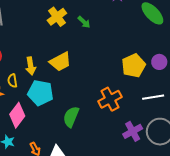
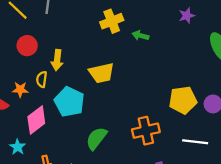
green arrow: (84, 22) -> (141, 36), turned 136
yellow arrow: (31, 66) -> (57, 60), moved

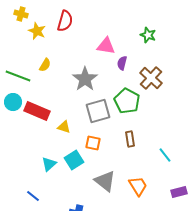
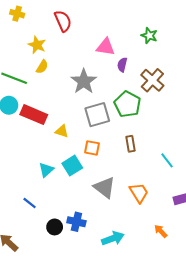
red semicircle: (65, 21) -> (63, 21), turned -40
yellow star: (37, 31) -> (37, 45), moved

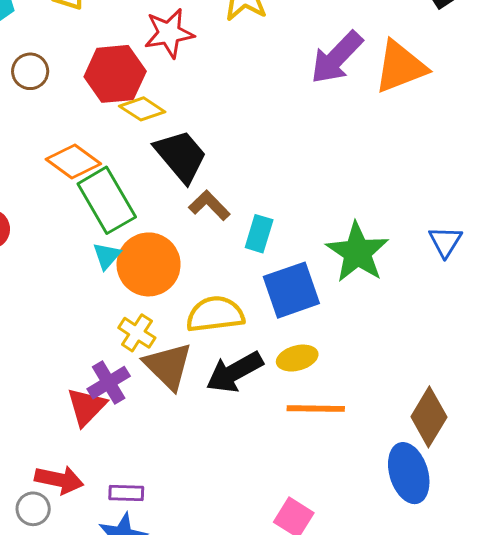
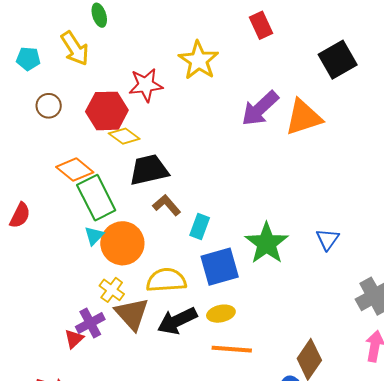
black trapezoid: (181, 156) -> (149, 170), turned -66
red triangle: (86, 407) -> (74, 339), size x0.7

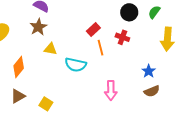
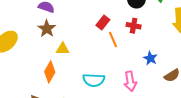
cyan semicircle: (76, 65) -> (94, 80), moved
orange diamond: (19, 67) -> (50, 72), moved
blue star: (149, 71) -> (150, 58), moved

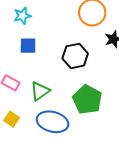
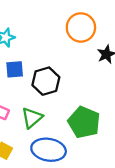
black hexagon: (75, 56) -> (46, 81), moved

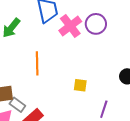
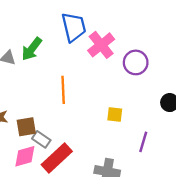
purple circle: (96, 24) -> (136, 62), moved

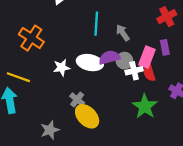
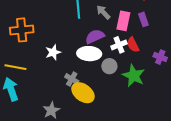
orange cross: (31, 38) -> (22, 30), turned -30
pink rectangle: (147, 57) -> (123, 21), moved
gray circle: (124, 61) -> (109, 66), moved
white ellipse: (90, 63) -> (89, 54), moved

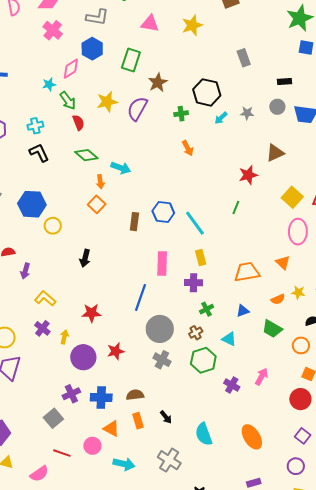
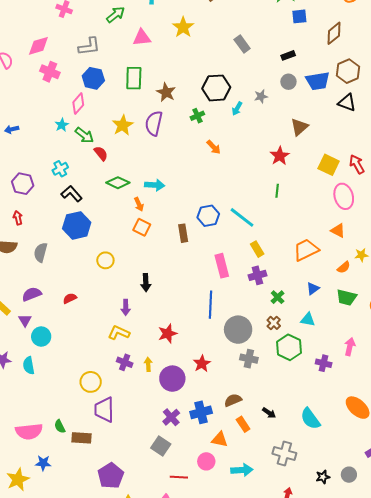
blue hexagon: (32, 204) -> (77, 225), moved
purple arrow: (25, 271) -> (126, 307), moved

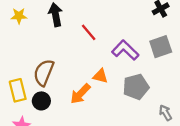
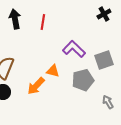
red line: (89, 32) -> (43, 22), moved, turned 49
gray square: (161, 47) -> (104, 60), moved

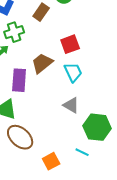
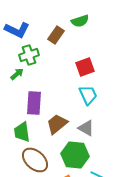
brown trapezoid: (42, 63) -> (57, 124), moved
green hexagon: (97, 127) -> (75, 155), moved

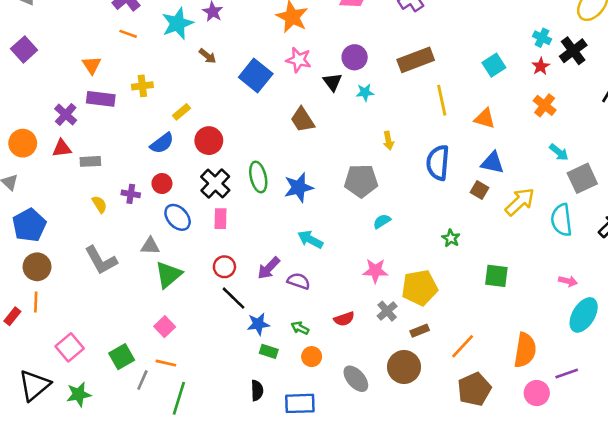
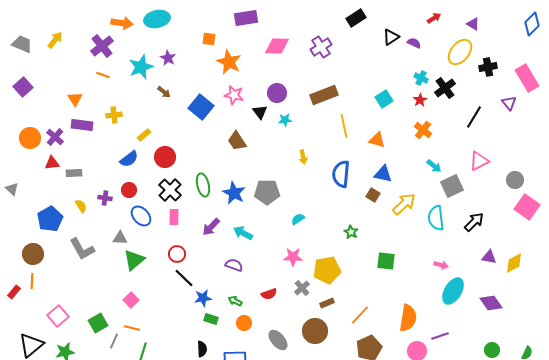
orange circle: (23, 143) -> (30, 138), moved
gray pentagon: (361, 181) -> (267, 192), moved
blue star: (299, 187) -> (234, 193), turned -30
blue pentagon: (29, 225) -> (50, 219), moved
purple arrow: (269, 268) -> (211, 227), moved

####################

▶ _TRY IT_: Using the listing above, work out how many lines contain the string "semicircle" and return only that number.

▶ _RESULT OF THE EXERCISE_: 2